Write out everything in the material below from the line with "generous [274, 369]" down to and including the line with "annexes [521, 514]", requests and all. Shift every number in the answer coordinates by -122.

* * * *

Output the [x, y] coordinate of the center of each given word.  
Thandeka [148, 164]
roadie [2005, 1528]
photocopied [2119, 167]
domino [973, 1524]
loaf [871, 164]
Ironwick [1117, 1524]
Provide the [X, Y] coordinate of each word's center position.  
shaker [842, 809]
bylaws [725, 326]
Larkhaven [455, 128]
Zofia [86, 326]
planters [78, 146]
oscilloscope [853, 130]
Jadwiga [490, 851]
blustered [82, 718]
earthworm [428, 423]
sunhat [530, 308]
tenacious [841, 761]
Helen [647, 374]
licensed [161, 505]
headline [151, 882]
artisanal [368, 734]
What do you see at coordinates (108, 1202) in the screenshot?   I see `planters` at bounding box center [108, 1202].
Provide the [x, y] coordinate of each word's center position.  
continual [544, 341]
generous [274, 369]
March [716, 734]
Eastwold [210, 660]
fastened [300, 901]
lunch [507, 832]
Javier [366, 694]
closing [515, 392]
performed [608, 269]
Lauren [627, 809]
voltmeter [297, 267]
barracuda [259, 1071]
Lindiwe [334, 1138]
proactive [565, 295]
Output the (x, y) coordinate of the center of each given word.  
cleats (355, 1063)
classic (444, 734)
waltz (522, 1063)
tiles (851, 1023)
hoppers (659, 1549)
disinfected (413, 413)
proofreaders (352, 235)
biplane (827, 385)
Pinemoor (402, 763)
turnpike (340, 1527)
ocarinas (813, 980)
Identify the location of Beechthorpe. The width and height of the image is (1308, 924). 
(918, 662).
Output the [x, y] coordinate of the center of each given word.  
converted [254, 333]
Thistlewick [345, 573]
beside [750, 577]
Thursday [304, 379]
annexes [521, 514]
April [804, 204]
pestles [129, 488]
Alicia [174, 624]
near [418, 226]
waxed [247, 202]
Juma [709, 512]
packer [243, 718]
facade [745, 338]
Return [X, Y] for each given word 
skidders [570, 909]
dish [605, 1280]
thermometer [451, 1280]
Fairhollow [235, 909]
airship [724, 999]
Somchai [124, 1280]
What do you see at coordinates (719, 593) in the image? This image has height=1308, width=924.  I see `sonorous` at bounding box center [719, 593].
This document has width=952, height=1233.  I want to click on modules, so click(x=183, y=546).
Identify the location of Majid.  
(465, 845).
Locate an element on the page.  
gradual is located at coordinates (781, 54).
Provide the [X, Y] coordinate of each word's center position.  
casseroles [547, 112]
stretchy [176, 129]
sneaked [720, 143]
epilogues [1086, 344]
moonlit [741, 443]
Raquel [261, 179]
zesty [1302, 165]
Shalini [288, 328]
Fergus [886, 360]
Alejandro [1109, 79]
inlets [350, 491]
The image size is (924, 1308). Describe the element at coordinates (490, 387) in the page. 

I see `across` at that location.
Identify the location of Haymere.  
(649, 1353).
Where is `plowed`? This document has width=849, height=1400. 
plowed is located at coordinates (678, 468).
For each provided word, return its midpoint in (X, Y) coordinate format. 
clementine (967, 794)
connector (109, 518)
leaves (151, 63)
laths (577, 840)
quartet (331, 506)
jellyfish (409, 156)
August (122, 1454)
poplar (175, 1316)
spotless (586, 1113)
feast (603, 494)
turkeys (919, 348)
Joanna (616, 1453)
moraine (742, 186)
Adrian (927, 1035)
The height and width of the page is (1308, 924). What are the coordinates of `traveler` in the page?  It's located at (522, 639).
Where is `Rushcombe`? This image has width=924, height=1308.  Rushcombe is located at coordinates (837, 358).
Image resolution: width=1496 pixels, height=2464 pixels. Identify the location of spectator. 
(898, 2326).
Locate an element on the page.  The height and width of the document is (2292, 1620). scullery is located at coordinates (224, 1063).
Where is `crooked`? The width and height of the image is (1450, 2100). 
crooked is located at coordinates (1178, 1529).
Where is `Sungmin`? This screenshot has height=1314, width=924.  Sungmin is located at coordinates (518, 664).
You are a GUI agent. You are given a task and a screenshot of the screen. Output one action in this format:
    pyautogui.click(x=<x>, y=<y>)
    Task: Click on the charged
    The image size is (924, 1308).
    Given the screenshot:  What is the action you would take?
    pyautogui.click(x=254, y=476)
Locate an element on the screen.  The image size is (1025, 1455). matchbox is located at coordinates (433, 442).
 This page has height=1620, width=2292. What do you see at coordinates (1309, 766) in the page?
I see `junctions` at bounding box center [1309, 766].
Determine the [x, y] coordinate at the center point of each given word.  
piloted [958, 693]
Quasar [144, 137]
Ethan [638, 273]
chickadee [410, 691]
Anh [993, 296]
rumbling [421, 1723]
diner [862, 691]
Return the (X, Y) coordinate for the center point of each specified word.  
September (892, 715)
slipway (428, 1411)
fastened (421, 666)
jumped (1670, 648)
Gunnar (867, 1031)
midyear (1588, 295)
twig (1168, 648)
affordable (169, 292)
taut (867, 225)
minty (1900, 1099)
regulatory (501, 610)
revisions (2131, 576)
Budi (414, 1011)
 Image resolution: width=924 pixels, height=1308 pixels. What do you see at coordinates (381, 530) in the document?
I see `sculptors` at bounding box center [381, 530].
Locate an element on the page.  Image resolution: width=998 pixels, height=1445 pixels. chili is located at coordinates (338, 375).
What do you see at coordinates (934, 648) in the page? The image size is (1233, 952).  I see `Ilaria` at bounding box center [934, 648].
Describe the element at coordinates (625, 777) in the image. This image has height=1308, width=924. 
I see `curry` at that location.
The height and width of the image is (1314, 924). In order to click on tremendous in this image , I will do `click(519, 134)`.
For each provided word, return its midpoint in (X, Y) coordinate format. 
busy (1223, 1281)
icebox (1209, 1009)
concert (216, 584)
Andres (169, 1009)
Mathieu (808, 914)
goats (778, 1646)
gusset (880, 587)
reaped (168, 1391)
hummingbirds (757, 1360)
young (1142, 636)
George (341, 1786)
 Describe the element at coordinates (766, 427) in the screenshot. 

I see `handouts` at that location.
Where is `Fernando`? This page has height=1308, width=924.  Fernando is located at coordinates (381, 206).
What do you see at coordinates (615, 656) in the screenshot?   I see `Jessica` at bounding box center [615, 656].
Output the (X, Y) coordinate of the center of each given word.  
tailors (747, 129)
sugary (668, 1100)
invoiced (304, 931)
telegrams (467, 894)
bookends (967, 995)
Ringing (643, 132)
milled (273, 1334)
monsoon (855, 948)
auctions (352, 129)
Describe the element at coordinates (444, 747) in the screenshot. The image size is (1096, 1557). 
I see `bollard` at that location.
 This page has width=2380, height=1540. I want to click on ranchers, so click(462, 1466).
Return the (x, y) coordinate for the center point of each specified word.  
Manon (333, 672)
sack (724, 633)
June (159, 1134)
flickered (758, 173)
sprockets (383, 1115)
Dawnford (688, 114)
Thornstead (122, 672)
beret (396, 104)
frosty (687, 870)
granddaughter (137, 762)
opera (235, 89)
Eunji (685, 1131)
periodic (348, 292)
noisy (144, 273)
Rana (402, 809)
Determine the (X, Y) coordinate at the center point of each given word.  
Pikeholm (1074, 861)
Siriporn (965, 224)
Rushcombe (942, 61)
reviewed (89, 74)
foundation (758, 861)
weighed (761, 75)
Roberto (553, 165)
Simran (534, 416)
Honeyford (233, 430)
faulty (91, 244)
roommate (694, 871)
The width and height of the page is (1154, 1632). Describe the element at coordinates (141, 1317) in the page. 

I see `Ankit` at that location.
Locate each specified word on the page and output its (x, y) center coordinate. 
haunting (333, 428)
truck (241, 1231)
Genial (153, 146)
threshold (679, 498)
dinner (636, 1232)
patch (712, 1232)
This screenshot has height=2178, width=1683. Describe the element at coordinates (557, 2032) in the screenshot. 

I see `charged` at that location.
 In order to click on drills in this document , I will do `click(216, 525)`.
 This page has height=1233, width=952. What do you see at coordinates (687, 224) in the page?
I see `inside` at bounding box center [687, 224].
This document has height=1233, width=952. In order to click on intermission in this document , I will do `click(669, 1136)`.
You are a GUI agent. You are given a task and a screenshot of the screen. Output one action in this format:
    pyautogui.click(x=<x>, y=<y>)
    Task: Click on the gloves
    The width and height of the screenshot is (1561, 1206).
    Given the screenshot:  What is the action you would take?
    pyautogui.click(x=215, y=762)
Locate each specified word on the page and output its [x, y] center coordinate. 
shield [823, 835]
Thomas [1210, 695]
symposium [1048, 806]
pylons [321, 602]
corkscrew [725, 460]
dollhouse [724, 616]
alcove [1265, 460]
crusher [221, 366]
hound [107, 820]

* * * *

* Result of this exercise
generous [152, 247]
March [594, 612]
Eastwold [88, 538]
fastened [178, 779]
lunch [385, 710]
Javier [244, 572]
closing [393, 270]
performed [486, 147]
Lauren [505, 687]
voltmeter [175, 145]
barracuda [137, 949]
Lindiwe [212, 1016]
proactive [443, 173]
Output the (x, y) coordinate of the center of each given word.  
cleats (233, 941)
classic (322, 612)
waltz (400, 941)
tiles (729, 901)
hoppers (537, 1427)
disinfected (291, 291)
proofreaders (230, 113)
biplane (705, 263)
Pinemoor (280, 641)
turnpike (218, 1405)
ocarinas (691, 858)
Identify the location of Beechthorpe. The width and height of the image is (1308, 924). 
(796, 540).
Output the [x, y] coordinate of the center of each given word.  
converted [132, 211]
Thistlewick [223, 451]
beside [628, 455]
Thursday [182, 257]
annexes [399, 392]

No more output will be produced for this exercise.